:: What is expected ::
Report each line of the data that includes the word "MOSI".

BEGIN Task data

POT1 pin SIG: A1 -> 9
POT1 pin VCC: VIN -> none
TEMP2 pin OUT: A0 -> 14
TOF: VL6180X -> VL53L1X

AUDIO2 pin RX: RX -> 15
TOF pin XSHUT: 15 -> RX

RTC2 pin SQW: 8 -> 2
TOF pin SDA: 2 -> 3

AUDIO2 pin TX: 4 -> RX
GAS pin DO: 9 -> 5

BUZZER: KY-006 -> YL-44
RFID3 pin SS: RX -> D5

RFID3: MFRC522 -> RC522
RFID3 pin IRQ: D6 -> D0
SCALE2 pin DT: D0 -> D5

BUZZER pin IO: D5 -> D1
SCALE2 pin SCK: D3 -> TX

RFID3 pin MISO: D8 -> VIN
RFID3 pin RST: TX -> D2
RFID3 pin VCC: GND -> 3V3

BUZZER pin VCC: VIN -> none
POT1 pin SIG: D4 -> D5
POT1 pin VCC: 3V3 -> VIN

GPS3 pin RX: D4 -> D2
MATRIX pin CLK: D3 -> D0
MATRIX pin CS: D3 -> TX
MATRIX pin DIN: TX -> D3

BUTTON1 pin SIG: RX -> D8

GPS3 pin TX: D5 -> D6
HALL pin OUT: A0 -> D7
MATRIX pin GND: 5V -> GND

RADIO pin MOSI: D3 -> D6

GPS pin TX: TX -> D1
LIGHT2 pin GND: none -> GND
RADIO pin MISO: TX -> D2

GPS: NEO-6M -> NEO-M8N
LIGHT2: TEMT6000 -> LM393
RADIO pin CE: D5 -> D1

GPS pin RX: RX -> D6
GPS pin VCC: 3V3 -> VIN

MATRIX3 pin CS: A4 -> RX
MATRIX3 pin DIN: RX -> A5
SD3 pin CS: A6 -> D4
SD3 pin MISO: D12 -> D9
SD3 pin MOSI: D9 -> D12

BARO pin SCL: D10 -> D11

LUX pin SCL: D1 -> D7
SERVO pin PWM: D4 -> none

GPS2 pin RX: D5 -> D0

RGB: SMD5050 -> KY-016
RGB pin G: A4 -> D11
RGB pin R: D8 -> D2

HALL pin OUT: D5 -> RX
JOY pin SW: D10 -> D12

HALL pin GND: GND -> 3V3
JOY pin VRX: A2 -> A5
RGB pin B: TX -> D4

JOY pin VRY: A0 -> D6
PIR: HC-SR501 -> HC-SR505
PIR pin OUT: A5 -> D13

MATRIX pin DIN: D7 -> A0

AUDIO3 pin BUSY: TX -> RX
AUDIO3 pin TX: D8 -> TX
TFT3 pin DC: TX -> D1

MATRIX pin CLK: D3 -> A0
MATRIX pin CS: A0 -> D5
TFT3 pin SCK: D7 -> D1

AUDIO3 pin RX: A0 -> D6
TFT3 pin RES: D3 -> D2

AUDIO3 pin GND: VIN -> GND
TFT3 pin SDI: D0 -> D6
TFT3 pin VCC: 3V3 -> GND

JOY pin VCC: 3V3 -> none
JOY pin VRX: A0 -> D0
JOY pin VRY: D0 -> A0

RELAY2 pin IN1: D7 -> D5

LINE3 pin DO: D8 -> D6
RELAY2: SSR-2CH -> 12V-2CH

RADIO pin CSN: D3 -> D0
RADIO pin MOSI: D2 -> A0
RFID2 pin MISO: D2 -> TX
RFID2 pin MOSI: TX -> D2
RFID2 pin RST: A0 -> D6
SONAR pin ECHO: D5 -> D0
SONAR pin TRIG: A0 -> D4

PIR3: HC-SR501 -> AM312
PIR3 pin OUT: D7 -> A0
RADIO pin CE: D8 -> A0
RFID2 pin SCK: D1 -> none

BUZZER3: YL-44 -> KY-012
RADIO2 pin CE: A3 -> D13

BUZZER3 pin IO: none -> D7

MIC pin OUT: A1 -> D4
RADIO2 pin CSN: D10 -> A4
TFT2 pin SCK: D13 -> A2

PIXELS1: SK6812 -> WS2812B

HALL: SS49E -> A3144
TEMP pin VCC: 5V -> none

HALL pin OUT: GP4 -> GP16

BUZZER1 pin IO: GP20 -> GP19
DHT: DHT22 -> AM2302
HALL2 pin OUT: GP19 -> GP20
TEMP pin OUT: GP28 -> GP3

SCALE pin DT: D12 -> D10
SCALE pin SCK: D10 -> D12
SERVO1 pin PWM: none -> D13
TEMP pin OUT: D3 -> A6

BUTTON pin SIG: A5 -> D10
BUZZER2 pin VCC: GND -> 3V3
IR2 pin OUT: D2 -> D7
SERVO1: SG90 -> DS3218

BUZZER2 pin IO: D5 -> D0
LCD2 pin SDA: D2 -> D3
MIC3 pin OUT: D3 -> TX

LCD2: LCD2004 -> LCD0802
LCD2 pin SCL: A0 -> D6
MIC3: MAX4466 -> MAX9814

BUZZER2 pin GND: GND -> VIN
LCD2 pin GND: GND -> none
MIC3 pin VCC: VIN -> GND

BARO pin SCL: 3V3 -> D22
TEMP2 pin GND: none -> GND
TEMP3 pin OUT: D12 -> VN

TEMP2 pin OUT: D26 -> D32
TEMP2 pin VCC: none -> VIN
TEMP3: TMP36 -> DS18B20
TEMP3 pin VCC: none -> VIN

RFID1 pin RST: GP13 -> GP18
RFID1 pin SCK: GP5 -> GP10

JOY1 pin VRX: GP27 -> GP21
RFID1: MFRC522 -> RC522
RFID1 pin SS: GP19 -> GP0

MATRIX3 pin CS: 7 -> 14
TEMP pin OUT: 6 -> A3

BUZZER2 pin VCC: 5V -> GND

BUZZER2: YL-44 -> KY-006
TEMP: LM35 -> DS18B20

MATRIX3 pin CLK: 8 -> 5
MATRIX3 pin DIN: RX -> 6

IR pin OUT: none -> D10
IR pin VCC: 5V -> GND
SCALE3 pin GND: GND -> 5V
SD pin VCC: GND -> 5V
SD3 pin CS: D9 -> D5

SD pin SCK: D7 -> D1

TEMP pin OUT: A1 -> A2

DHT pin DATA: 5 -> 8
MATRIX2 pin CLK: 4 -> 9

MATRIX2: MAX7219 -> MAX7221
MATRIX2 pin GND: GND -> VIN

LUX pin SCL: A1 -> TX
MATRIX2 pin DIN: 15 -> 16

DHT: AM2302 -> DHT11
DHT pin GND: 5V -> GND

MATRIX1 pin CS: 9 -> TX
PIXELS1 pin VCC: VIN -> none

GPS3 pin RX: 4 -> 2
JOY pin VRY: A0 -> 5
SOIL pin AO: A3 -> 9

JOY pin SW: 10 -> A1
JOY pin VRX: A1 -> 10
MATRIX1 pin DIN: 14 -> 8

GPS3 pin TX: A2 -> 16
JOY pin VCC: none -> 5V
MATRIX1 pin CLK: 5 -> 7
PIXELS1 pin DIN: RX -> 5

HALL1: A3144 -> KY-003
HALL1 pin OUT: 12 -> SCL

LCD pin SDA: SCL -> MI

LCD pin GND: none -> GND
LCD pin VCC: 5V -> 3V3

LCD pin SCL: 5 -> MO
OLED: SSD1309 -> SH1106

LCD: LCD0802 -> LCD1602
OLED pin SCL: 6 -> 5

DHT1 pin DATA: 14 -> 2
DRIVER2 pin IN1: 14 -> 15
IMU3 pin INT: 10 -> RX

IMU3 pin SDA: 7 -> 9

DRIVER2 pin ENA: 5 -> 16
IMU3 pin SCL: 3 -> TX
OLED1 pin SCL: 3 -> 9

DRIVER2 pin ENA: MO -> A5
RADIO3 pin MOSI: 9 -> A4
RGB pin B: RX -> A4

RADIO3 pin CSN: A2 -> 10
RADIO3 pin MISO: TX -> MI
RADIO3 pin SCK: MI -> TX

END Task data

:: Exercise solution ::
RADIO pin MOSI: D3 -> D6
SD3 pin MOSI: D9 -> D12
RADIO pin MOSI: D2 -> A0
RFID2 pin MOSI: TX -> D2
RADIO3 pin MOSI: 9 -> A4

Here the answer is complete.